START ENTRIES SUPPLIED

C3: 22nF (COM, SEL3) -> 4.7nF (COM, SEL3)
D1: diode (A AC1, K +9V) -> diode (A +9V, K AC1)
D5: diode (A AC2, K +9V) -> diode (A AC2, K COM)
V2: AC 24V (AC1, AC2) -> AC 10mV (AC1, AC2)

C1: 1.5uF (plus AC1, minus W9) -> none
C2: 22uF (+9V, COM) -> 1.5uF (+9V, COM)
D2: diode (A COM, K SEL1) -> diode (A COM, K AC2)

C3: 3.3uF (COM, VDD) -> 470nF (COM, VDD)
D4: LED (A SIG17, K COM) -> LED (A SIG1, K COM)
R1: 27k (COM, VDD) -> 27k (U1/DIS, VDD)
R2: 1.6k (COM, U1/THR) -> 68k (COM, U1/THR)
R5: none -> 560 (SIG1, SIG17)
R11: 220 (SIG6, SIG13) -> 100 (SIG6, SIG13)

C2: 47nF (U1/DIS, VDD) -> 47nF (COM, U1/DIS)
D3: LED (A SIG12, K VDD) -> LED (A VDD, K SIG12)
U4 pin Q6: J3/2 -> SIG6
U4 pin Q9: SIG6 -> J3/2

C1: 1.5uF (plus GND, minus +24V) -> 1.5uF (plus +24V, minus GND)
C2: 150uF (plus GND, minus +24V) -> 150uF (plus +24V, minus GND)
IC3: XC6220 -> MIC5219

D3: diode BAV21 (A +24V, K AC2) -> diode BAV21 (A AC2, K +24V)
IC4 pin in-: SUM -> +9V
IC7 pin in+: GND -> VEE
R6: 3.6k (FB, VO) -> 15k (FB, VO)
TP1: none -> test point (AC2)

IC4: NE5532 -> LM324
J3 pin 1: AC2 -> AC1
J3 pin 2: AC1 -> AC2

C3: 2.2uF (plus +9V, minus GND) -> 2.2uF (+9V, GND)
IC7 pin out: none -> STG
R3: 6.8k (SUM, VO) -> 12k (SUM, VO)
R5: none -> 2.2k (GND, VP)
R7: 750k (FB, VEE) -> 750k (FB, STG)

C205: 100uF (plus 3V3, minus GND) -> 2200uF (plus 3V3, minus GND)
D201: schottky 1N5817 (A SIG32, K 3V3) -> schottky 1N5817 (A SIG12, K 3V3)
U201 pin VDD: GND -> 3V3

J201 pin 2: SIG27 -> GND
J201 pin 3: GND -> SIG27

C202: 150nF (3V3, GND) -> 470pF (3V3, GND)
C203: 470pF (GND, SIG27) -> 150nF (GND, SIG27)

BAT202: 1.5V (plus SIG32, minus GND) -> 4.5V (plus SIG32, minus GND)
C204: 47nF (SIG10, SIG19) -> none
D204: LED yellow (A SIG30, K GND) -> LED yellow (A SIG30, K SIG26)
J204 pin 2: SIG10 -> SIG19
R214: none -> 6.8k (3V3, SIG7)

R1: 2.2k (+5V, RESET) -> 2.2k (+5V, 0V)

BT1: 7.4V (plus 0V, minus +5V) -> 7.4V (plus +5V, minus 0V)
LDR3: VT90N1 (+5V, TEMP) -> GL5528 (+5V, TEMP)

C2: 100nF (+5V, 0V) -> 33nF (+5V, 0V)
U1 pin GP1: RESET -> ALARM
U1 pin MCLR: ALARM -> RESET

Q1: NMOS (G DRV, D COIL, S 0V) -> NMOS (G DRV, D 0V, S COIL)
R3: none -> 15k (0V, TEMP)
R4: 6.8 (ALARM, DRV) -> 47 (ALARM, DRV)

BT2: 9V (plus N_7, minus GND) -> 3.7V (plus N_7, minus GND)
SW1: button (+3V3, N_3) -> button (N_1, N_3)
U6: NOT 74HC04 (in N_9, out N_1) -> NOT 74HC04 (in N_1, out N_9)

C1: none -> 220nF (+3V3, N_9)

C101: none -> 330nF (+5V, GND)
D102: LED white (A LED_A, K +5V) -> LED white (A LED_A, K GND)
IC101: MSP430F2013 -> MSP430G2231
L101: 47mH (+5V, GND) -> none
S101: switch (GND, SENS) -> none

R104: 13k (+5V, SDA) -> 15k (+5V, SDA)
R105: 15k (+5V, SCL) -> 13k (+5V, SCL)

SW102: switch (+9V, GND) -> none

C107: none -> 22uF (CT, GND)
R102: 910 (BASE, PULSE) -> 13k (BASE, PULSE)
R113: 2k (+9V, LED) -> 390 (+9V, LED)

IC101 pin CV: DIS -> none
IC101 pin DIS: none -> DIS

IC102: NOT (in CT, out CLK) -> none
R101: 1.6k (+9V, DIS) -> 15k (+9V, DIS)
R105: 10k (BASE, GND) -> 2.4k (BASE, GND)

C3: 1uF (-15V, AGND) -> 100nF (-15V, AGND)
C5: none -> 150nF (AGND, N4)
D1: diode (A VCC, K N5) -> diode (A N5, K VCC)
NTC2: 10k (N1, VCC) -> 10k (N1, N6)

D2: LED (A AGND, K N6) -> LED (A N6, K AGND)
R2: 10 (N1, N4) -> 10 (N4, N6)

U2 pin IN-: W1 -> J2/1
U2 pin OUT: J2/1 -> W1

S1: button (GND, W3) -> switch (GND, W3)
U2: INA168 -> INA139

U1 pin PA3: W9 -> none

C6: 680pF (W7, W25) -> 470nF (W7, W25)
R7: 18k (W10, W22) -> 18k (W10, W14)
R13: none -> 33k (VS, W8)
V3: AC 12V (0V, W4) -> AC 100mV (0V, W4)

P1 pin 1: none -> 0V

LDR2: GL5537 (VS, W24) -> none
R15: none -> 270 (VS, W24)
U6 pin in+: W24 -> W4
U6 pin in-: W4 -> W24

END ENTRIES SUPPLIED

■ **ACTION ITEM**
The data above is to be restated line for line, word for word.

■ **RESULT FOR THIS EXERCISE**
C3: 22nF (COM, SEL3) -> 4.7nF (COM, SEL3)
D1: diode (A AC1, K +9V) -> diode (A +9V, K AC1)
D5: diode (A AC2, K +9V) -> diode (A AC2, K COM)
V2: AC 24V (AC1, AC2) -> AC 10mV (AC1, AC2)

C1: 1.5uF (plus AC1, minus W9) -> none
C2: 22uF (+9V, COM) -> 1.5uF (+9V, COM)
D2: diode (A COM, K SEL1) -> diode (A COM, K AC2)

C3: 3.3uF (COM, VDD) -> 470nF (COM, VDD)
D4: LED (A SIG17, K COM) -> LED (A SIG1, K COM)
R1: 27k (COM, VDD) -> 27k (U1/DIS, VDD)
R2: 1.6k (COM, U1/THR) -> 68k (COM, U1/THR)
R5: none -> 560 (SIG1, SIG17)
R11: 220 (SIG6, SIG13) -> 100 (SIG6, SIG13)

C2: 47nF (U1/DIS, VDD) -> 47nF (COM, U1/DIS)
D3: LED (A SIG12, K VDD) -> LED (A VDD, K SIG12)
U4 pin Q6: J3/2 -> SIG6
U4 pin Q9: SIG6 -> J3/2

C1: 1.5uF (plus GND, minus +24V) -> 1.5uF (plus +24V, minus GND)
C2: 150uF (plus GND, minus +24V) -> 150uF (plus +24V, minus GND)
IC3: XC6220 -> MIC5219

D3: diode BAV21 (A +24V, K AC2) -> diode BAV21 (A AC2, K +24V)
IC4 pin in-: SUM -> +9V
IC7 pin in+: GND -> VEE
R6: 3.6k (FB, VO) -> 15k (FB, VO)
TP1: none -> test point (AC2)

IC4: NE5532 -> LM324
J3 pin 1: AC2 -> AC1
J3 pin 2: AC1 -> AC2

C3: 2.2uF (plus +9V, minus GND) -> 2.2uF (+9V, GND)
IC7 pin out: none -> STG
R3: 6.8k (SUM, VO) -> 12k (SUM, VO)
R5: none -> 2.2k (GND, VP)
R7: 750k (FB, VEE) -> 750k (FB, STG)

C205: 100uF (plus 3V3, minus GND) -> 2200uF (plus 3V3, minus GND)
D201: schottky 1N5817 (A SIG32, K 3V3) -> schottky 1N5817 (A SIG12, K 3V3)
U201 pin VDD: GND -> 3V3

J201 pin 2: SIG27 -> GND
J201 pin 3: GND -> SIG27

C202: 150nF (3V3, GND) -> 470pF (3V3, GND)
C203: 470pF (GND, SIG27) -> 150nF (GND, SIG27)

BAT202: 1.5V (plus SIG32, minus GND) -> 4.5V (plus SIG32, minus GND)
C204: 47nF (SIG10, SIG19) -> none
D204: LED yellow (A SIG30, K GND) -> LED yellow (A SIG30, K SIG26)
J204 pin 2: SIG10 -> SIG19
R214: none -> 6.8k (3V3, SIG7)

R1: 2.2k (+5V, RESET) -> 2.2k (+5V, 0V)

BT1: 7.4V (plus 0V, minus +5V) -> 7.4V (plus +5V, minus 0V)
LDR3: VT90N1 (+5V, TEMP) -> GL5528 (+5V, TEMP)

C2: 100nF (+5V, 0V) -> 33nF (+5V, 0V)
U1 pin GP1: RESET -> ALARM
U1 pin MCLR: ALARM -> RESET

Q1: NMOS (G DRV, D COIL, S 0V) -> NMOS (G DRV, D 0V, S COIL)
R3: none -> 15k (0V, TEMP)
R4: 6.8 (ALARM, DRV) -> 47 (ALARM, DRV)

BT2: 9V (plus N_7, minus GND) -> 3.7V (plus N_7, minus GND)
SW1: button (+3V3, N_3) -> button (N_1, N_3)
U6: NOT 74HC04 (in N_9, out N_1) -> NOT 74HC04 (in N_1, out N_9)

C1: none -> 220nF (+3V3, N_9)

C101: none -> 330nF (+5V, GND)
D102: LED white (A LED_A, K +5V) -> LED white (A LED_A, K GND)
IC101: MSP430F2013 -> MSP430G2231
L101: 47mH (+5V, GND) -> none
S101: switch (GND, SENS) -> none

R104: 13k (+5V, SDA) -> 15k (+5V, SDA)
R105: 15k (+5V, SCL) -> 13k (+5V, SCL)

SW102: switch (+9V, GND) -> none

C107: none -> 22uF (CT, GND)
R102: 910 (BASE, PULSE) -> 13k (BASE, PULSE)
R113: 2k (+9V, LED) -> 390 (+9V, LED)

IC101 pin CV: DIS -> none
IC101 pin DIS: none -> DIS

IC102: NOT (in CT, out CLK) -> none
R101: 1.6k (+9V, DIS) -> 15k (+9V, DIS)
R105: 10k (BASE, GND) -> 2.4k (BASE, GND)

C3: 1uF (-15V, AGND) -> 100nF (-15V, AGND)
C5: none -> 150nF (AGND, N4)
D1: diode (A VCC, K N5) -> diode (A N5, K VCC)
NTC2: 10k (N1, VCC) -> 10k (N1, N6)

D2: LED (A AGND, K N6) -> LED (A N6, K AGND)
R2: 10 (N1, N4) -> 10 (N4, N6)

U2 pin IN-: W1 -> J2/1
U2 pin OUT: J2/1 -> W1

S1: button (GND, W3) -> switch (GND, W3)
U2: INA168 -> INA139

U1 pin PA3: W9 -> none

C6: 680pF (W7, W25) -> 470nF (W7, W25)
R7: 18k (W10, W22) -> 18k (W10, W14)
R13: none -> 33k (VS, W8)
V3: AC 12V (0V, W4) -> AC 100mV (0V, W4)

P1 pin 1: none -> 0V

LDR2: GL5537 (VS, W24) -> none
R15: none -> 270 (VS, W24)
U6 pin in+: W24 -> W4
U6 pin in-: W4 -> W24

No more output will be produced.